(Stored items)
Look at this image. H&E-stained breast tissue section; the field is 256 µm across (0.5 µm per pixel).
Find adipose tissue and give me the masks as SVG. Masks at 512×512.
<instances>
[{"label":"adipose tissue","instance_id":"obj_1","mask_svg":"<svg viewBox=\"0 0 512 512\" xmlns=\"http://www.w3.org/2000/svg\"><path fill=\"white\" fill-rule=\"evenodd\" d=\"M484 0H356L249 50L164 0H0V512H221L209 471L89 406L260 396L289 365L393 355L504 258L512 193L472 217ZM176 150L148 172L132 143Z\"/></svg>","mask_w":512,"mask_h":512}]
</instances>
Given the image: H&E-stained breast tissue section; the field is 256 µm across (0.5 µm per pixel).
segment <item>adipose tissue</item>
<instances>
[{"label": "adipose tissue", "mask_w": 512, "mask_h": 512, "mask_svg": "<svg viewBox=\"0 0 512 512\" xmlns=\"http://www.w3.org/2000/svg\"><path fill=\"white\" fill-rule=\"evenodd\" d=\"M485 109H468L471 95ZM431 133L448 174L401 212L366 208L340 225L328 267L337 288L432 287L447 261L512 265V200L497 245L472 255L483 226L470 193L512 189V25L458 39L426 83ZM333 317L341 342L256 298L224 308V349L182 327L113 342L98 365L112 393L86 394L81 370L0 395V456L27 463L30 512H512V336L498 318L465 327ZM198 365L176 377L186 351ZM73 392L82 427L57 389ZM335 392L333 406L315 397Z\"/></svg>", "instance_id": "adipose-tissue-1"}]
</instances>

● EXERCISE PROMPT
Go through the material and select each line with the string "section" in it.

● EXERCISE RESULT
Look at this image. H&E-stained breast tissue section; the field is 256 µm across (0.5 µm per pixel).
Given the image: H&E-stained breast tissue section; the field is 256 µm across (0.5 µm per pixel).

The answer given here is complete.